┌─ Material for the task

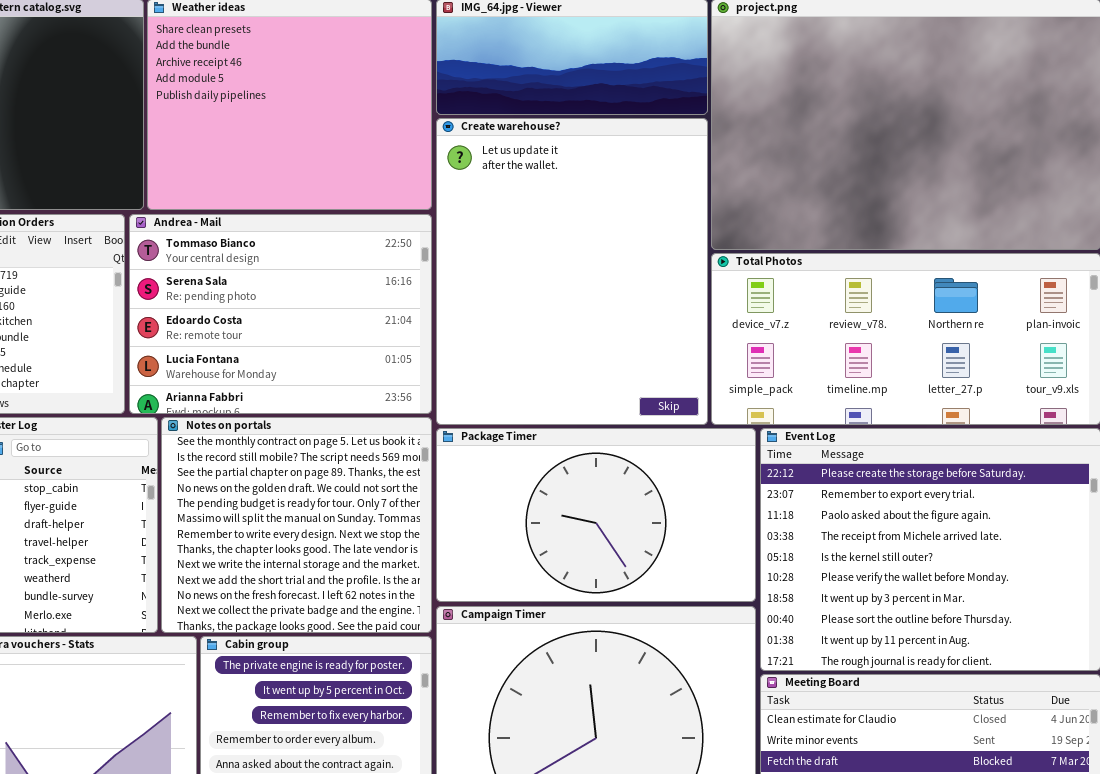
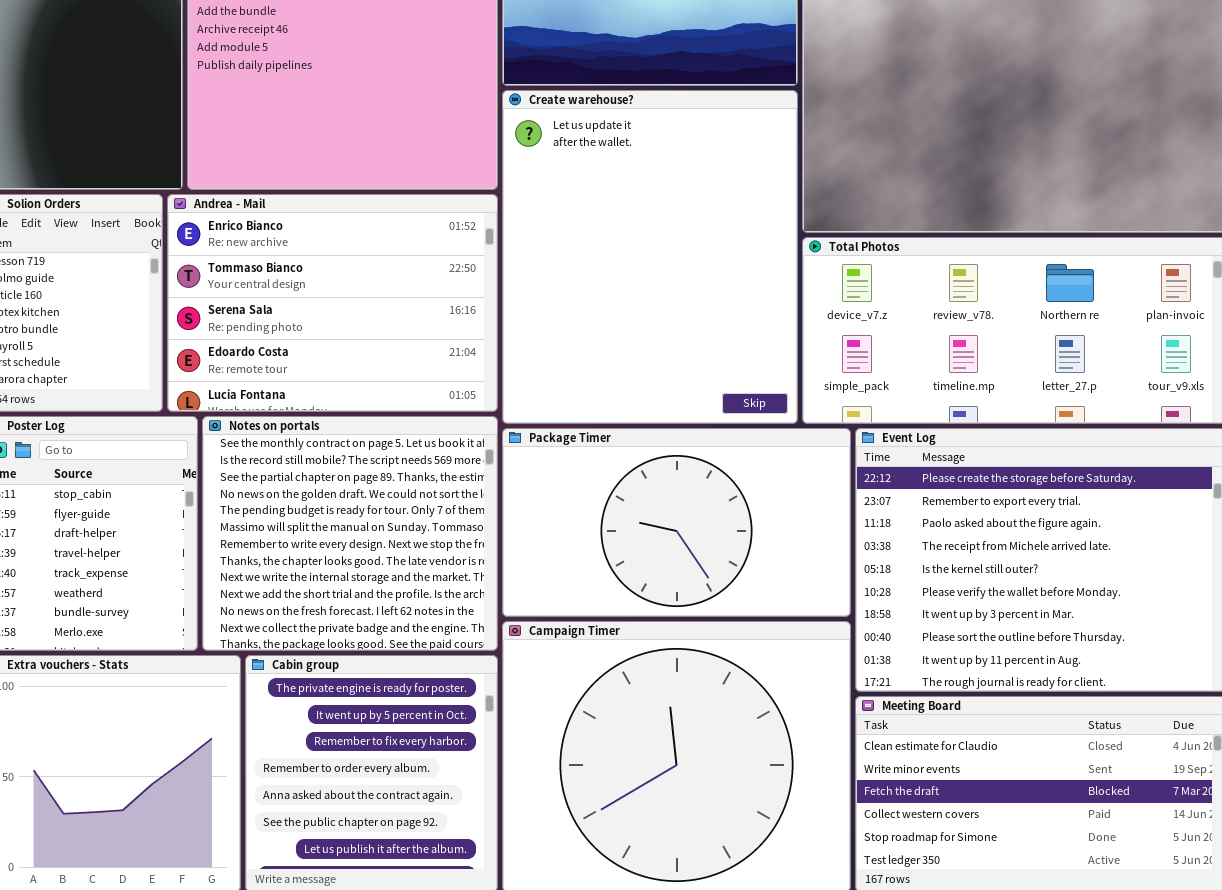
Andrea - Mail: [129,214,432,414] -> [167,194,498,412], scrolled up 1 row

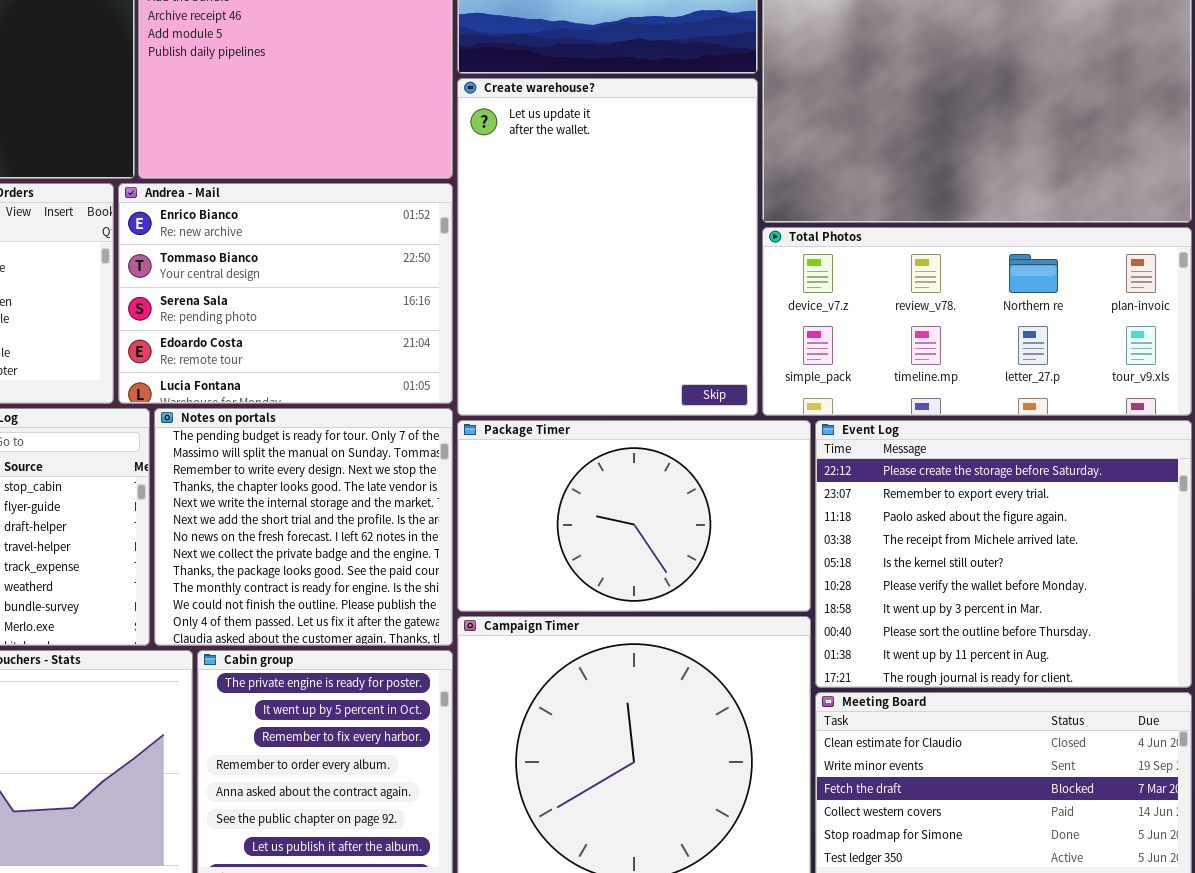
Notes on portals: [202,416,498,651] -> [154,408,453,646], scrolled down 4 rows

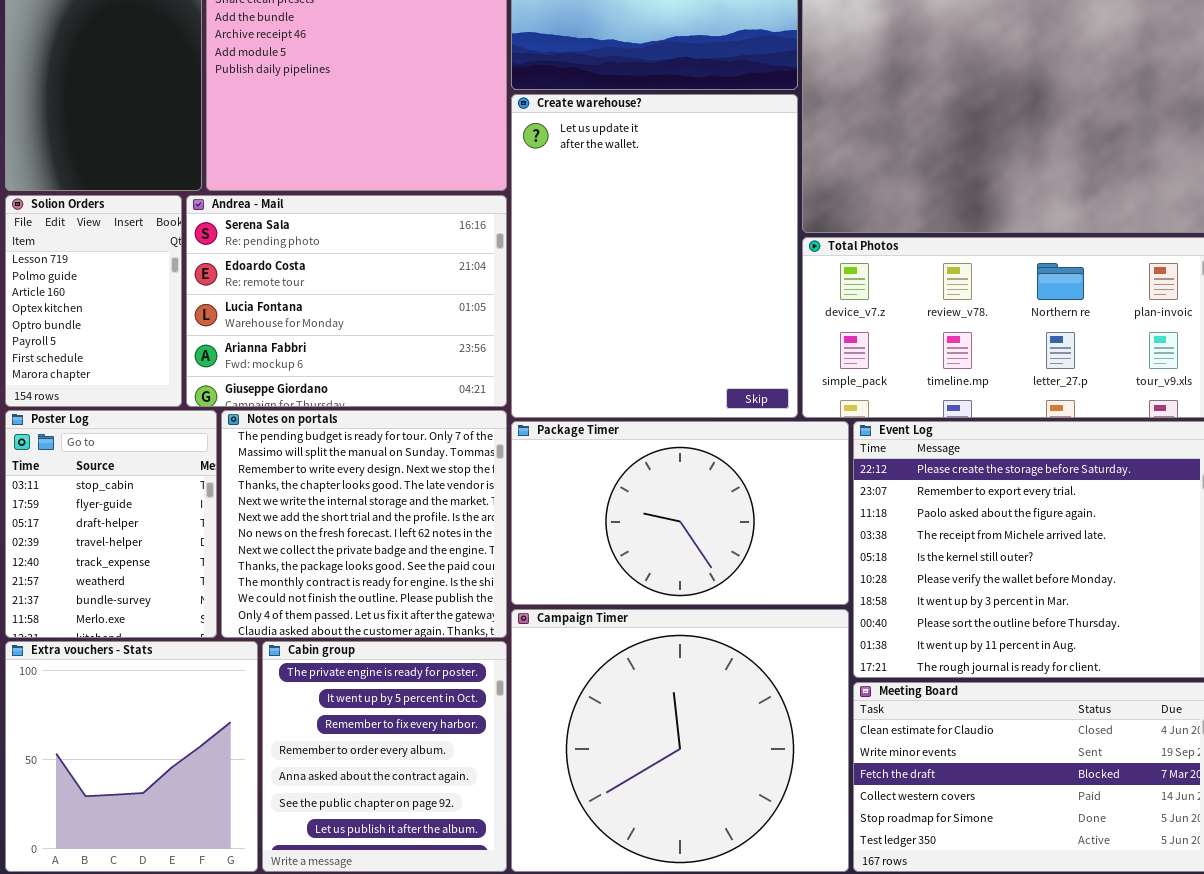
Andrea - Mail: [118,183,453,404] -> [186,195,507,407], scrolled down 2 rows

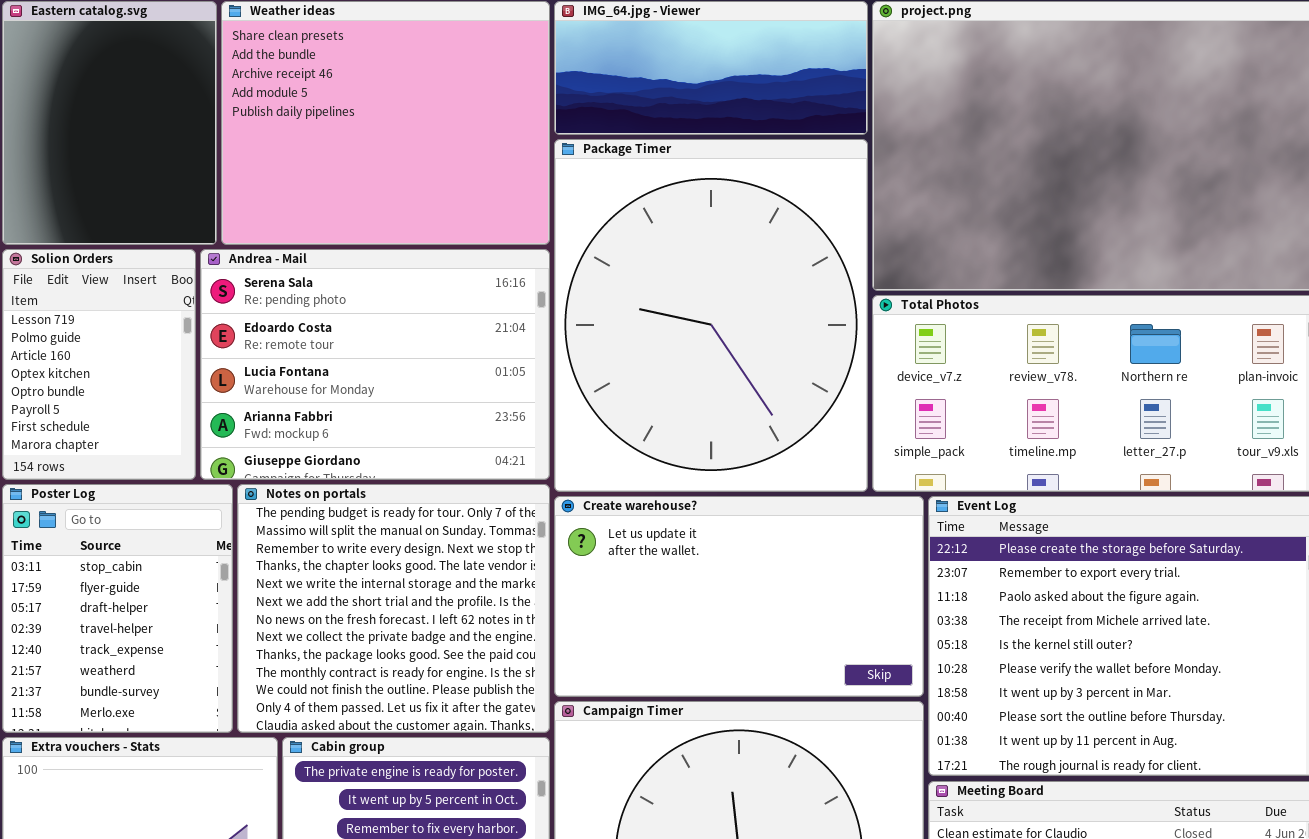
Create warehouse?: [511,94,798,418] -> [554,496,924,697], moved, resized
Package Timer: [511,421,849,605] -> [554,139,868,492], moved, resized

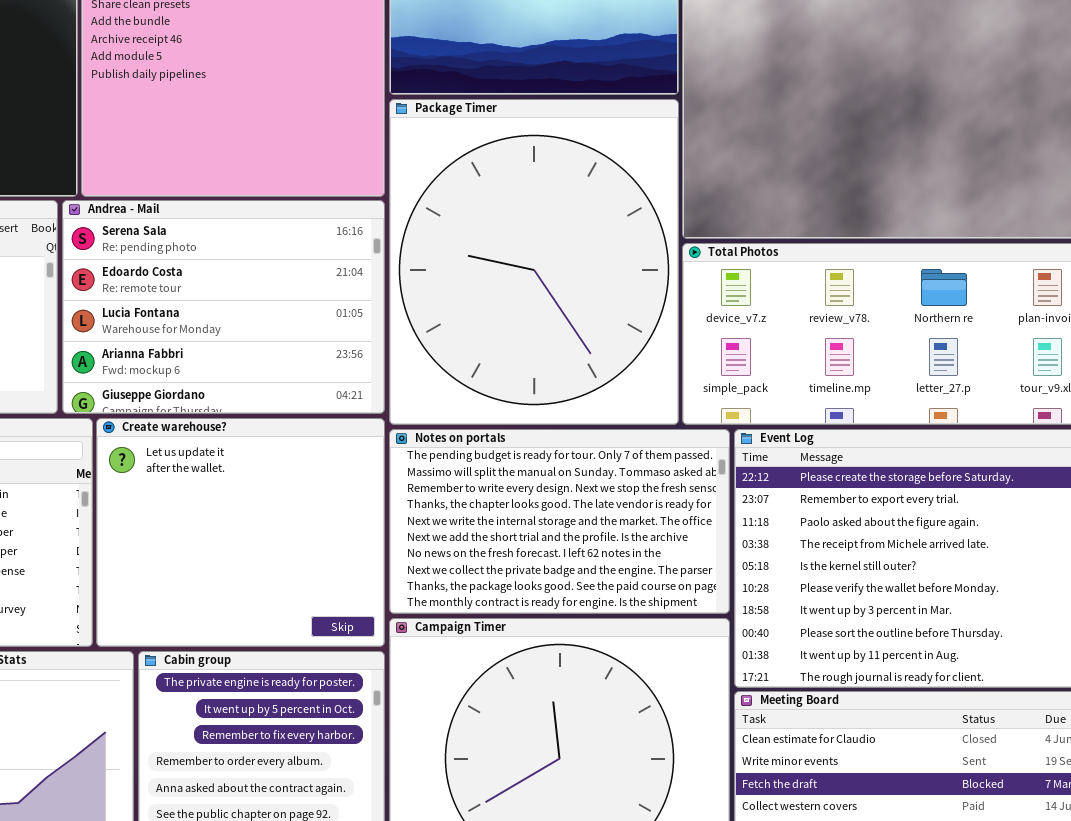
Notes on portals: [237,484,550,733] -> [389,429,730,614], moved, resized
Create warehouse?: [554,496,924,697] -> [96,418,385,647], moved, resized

└─
┌─ Material for the task

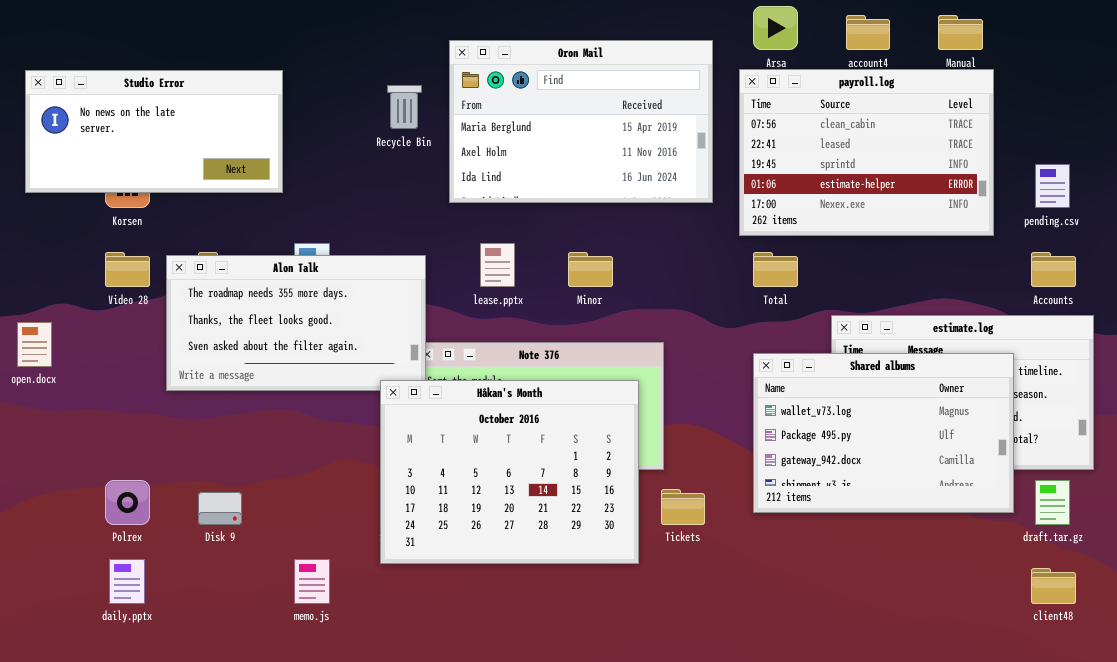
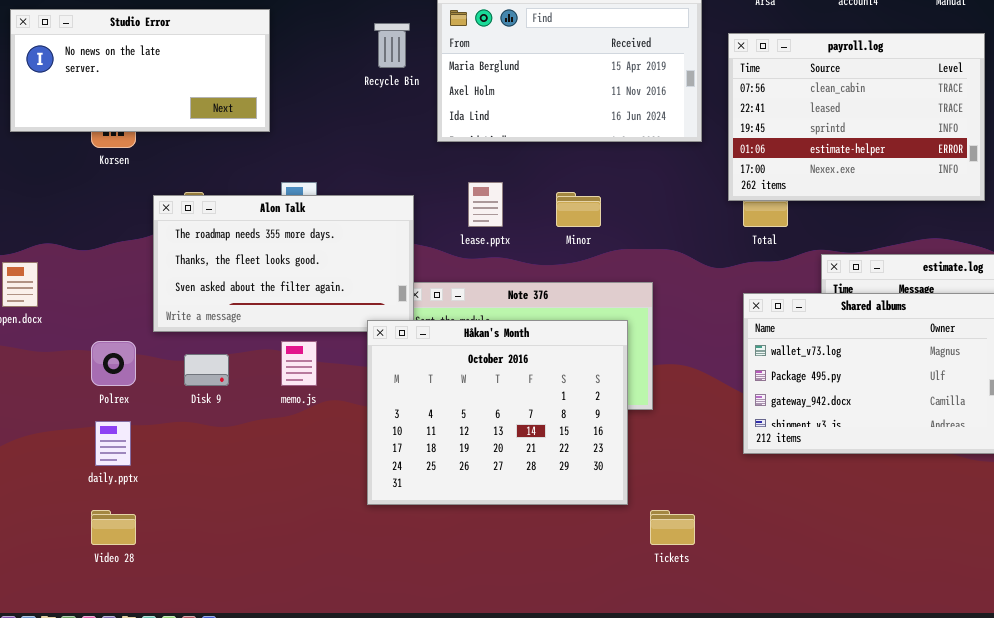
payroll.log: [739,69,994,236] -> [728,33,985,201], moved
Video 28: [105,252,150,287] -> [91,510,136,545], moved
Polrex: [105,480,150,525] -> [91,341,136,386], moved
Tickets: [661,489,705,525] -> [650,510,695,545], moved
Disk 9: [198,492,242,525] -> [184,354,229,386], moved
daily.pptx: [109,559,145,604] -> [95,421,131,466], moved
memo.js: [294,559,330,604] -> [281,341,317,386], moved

└─
┌─ Material for the task

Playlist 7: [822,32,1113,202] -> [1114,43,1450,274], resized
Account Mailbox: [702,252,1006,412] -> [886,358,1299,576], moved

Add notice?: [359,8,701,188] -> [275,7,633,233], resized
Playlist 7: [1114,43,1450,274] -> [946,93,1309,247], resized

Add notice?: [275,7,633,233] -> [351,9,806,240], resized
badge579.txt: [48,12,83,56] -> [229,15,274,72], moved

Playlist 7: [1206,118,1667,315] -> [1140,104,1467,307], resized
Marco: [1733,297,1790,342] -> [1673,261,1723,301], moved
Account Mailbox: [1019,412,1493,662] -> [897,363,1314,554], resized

└─

◆ Task description
In the material above, locate the line containing "Add notice?: [275,7,633,233]" and the line containing "Account Mailbox: [1019,412,1493,662]". Transcribe exactly those two lines and every line between them, and nothing more.

◆ Response below
Add notice?: [275,7,633,233] -> [351,9,806,240], resized
badge579.txt: [48,12,83,56] -> [229,15,274,72], moved

Playlist 7: [1206,118,1667,315] -> [1140,104,1467,307], resized
Marco: [1733,297,1790,342] -> [1673,261,1723,301], moved
Account Mailbox: [1019,412,1493,662] -> [897,363,1314,554], resized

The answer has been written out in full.